> WHAT IS EXPECTED:
Reproduce each record exactly. The pictures should be skipped.

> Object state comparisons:
◆ ◆ ◆ ◆ ◆ ◆ ◆

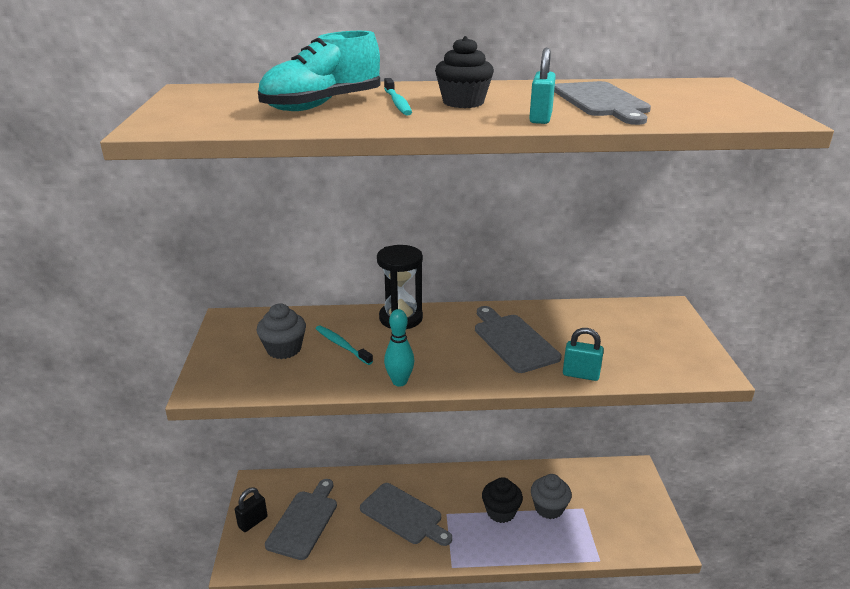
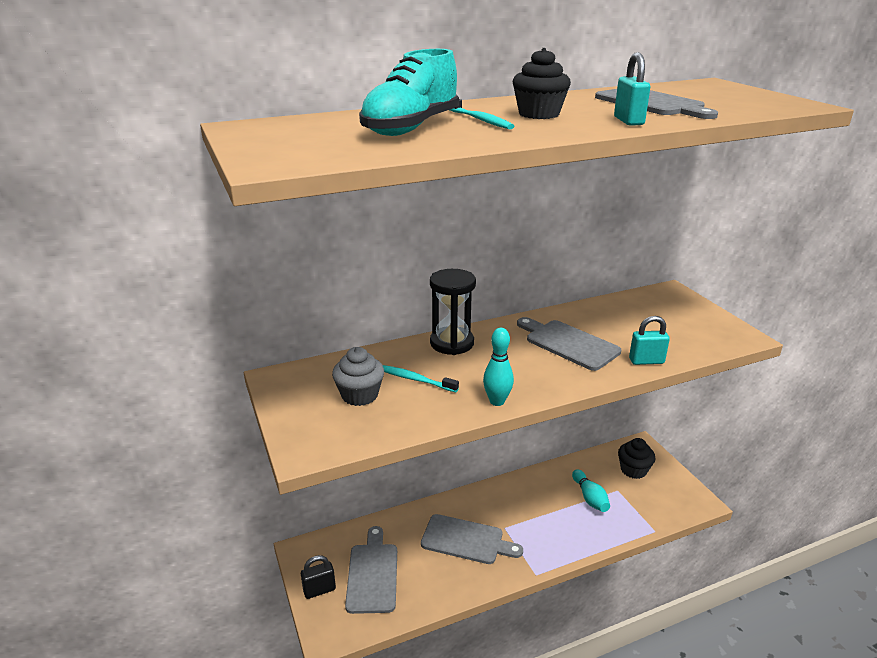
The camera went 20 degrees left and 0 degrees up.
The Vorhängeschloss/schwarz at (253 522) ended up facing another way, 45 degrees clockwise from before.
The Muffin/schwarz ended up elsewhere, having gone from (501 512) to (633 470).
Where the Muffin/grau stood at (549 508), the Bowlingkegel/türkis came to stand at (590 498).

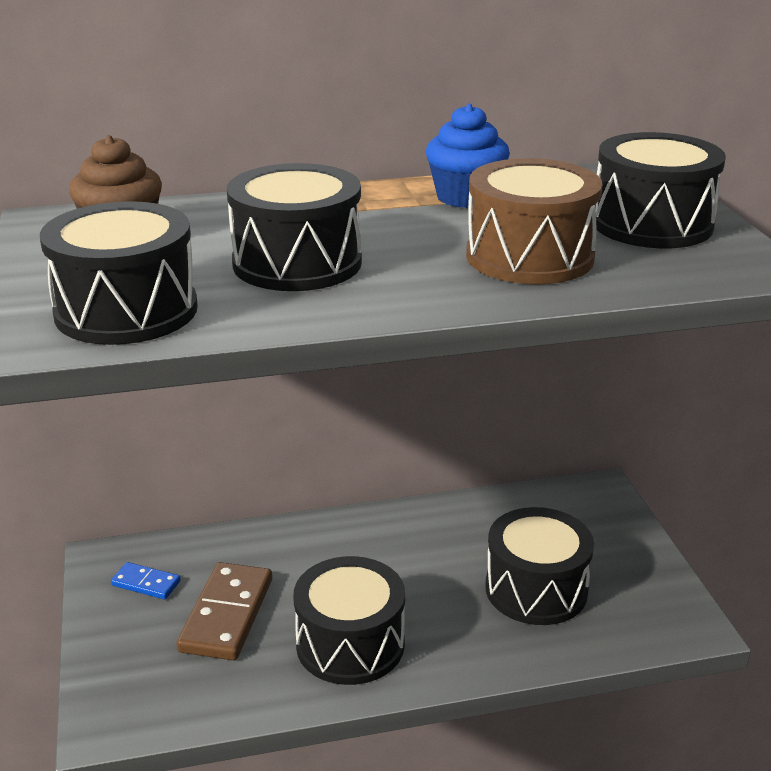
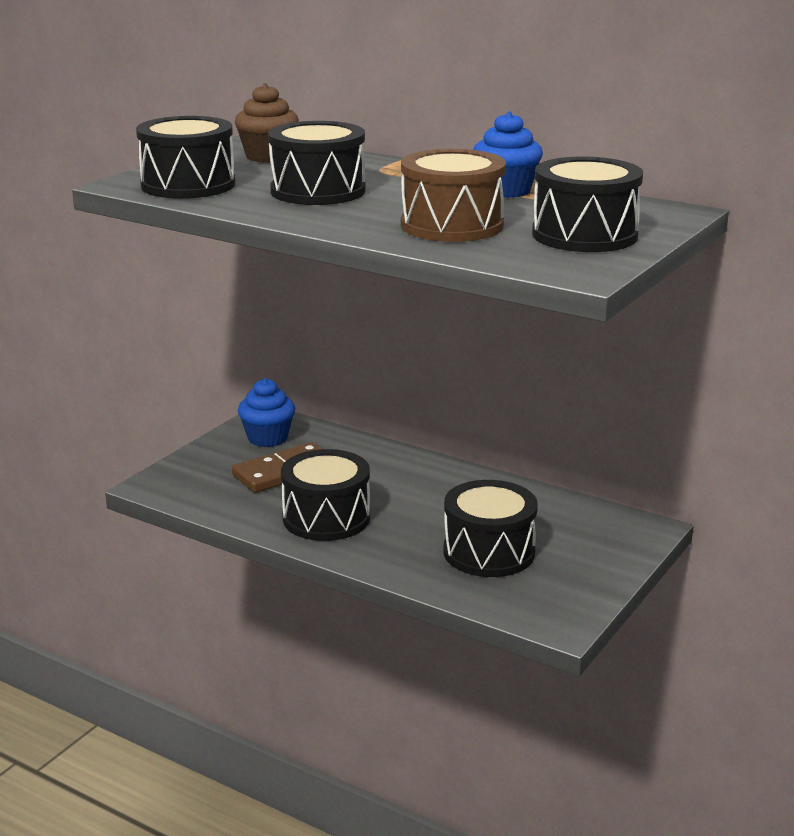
The camera went 45 degrees right and 5 degrees down.
Where the Dominostein/blau stood at (146 583), the Muffin/blau came to stand at (267 438).

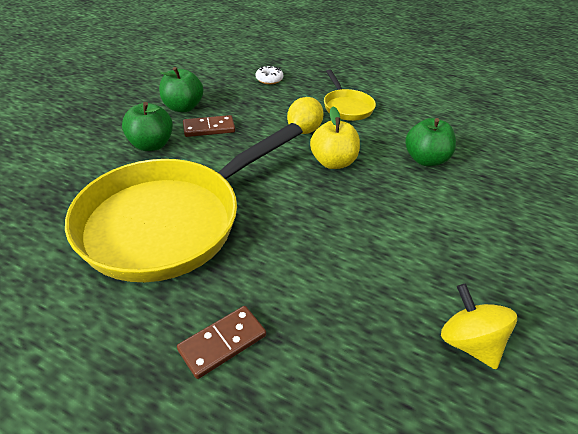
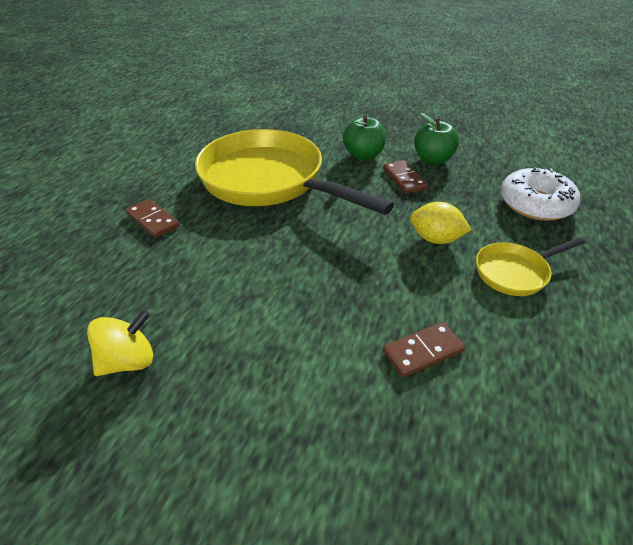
The camera went 85 degrees right and 0 degrees up.
The size of the Donut/weiß at (269 79) changed by a factor of 2.06.
The second view lost the Apfel/gelb at (333 162).
Where the Apfel/grün stood at (425 160), the Dominostein/braun came to stand at (423 351).

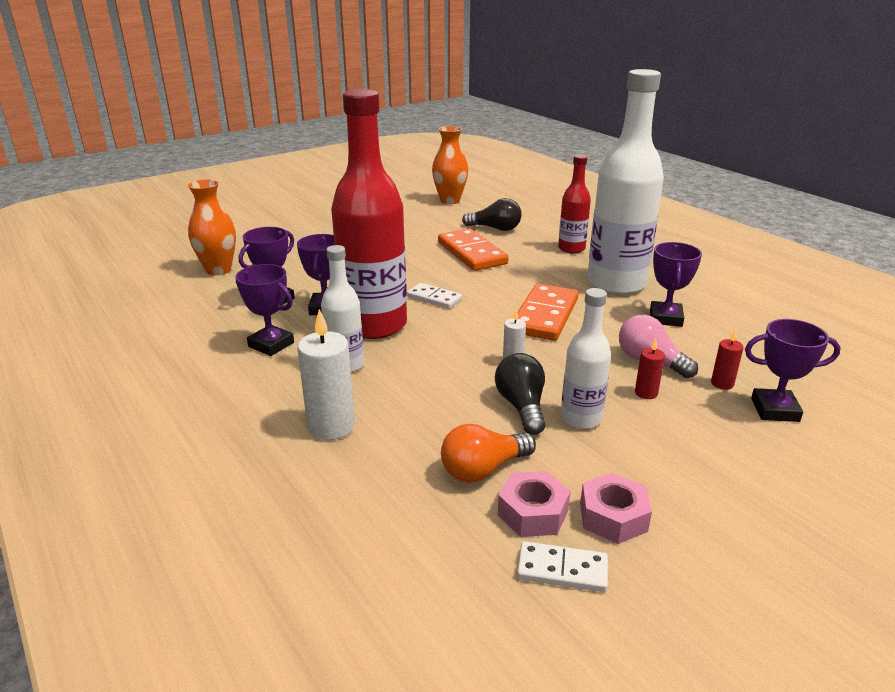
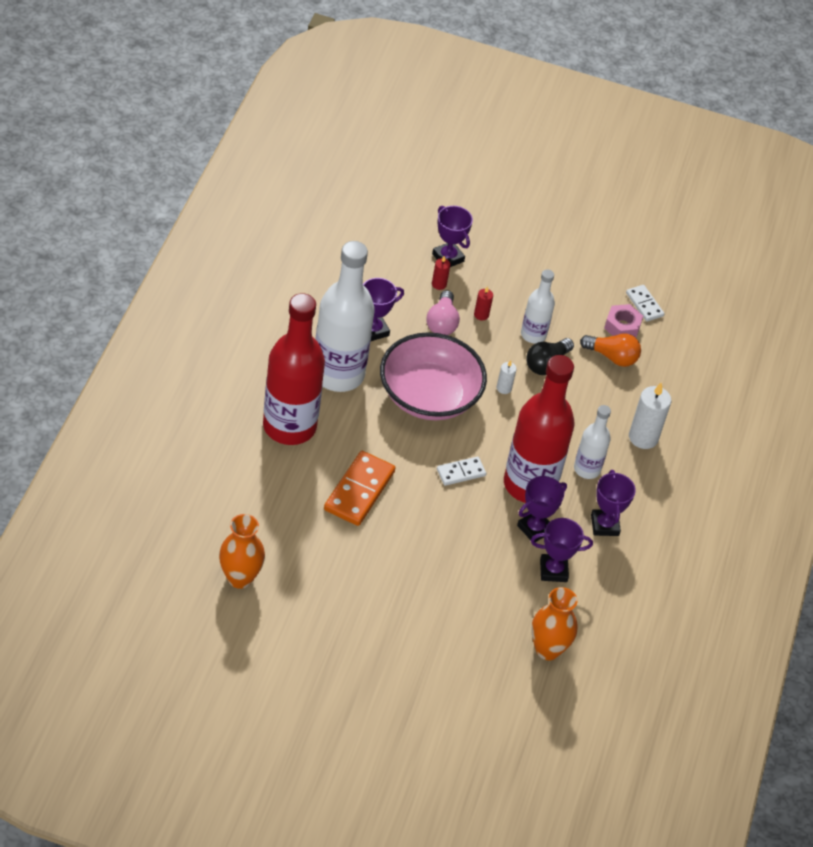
The camera went 135 degrees left and 20 degrees up.
The Dominostein/weiß at (434 298) ended up facing another way, 75 degrees clockwise from before.
The second view lost the Glühbirne/schwarz at (495 228).
Where the Dominostein/orange stood at (545 316), the Schüssel/rosa came to stand at (429 396).
The size of the Flasche/rot at (571 249) changed by a factor of 1.95.
The second view lost the Sechskantmutter/rosa at (613 517).

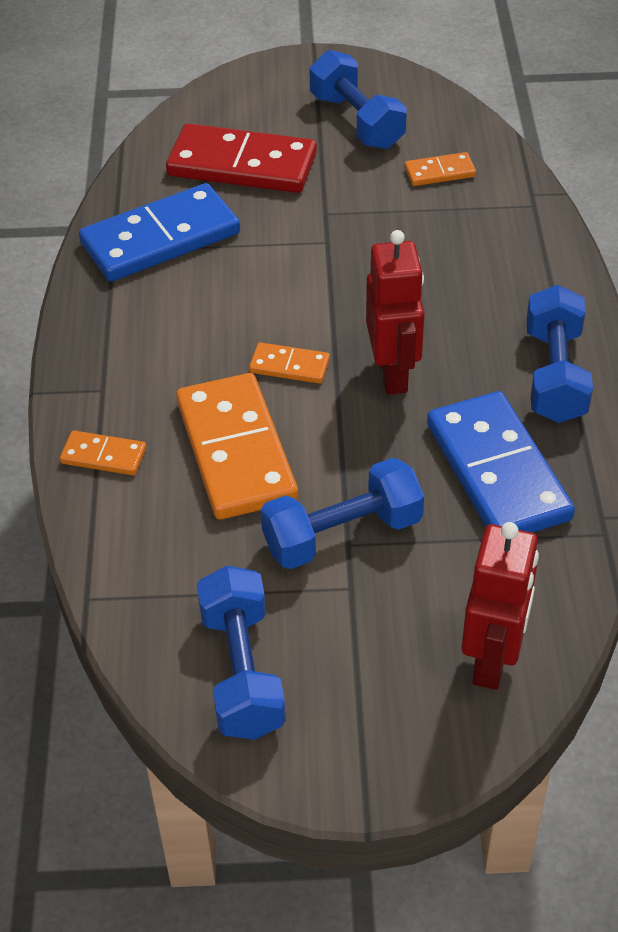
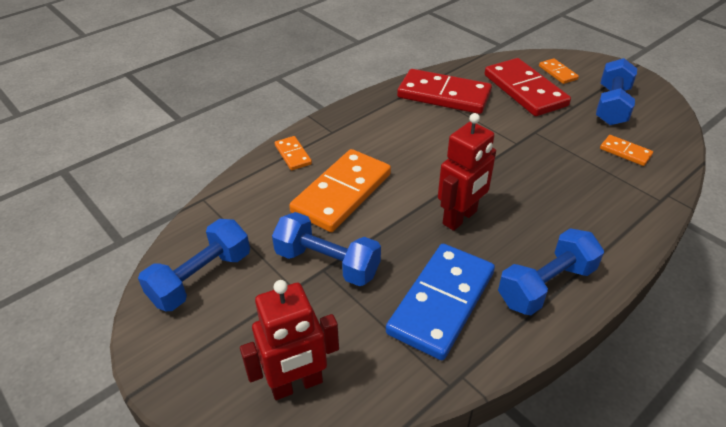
The camera went 50 degrees right and 5 degrees down.
What was the Dominostein/blau at (160 238) turned into the Dominostein/rot at (444 95).
The Dominostein/orange ended up elsewhere, having gone from (289 366) to (557 73).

◆ ◆ ◆ ◆ ◆ ◆ ◆

> EXERCISE ANSWER:
The camera went 20 degrees left and 0 degrees up.
The Vorhängeschloss/schwarz at (253 522) ended up facing another way, 45 degrees clockwise from before.
The Muffin/schwarz ended up elsewhere, having gone from (501 512) to (633 470).
Where the Muffin/grau stood at (549 508), the Bowlingkegel/türkis came to stand at (590 498).

The camera went 45 degrees right and 5 degrees down.
Where the Dominostein/blau stood at (146 583), the Muffin/blau came to stand at (267 438).

The camera went 85 degrees right and 0 degrees up.
The size of the Donut/weiß at (269 79) changed by a factor of 2.06.
The second view lost the Apfel/gelb at (333 162).
Where the Apfel/grün stood at (425 160), the Dominostein/braun came to stand at (423 351).

The camera went 135 degrees left and 20 degrees up.
The Dominostein/weiß at (434 298) ended up facing another way, 75 degrees clockwise from before.
The second view lost the Glühbirne/schwarz at (495 228).
Where the Dominostein/orange stood at (545 316), the Schüssel/rosa came to stand at (429 396).
The size of the Flasche/rot at (571 249) changed by a factor of 1.95.
The second view lost the Sechskantmutter/rosa at (613 517).

The camera went 50 degrees right and 5 degrees down.
What was the Dominostein/blau at (160 238) turned into the Dominostein/rot at (444 95).
The Dominostein/orange ended up elsewhere, having gone from (289 366) to (557 73).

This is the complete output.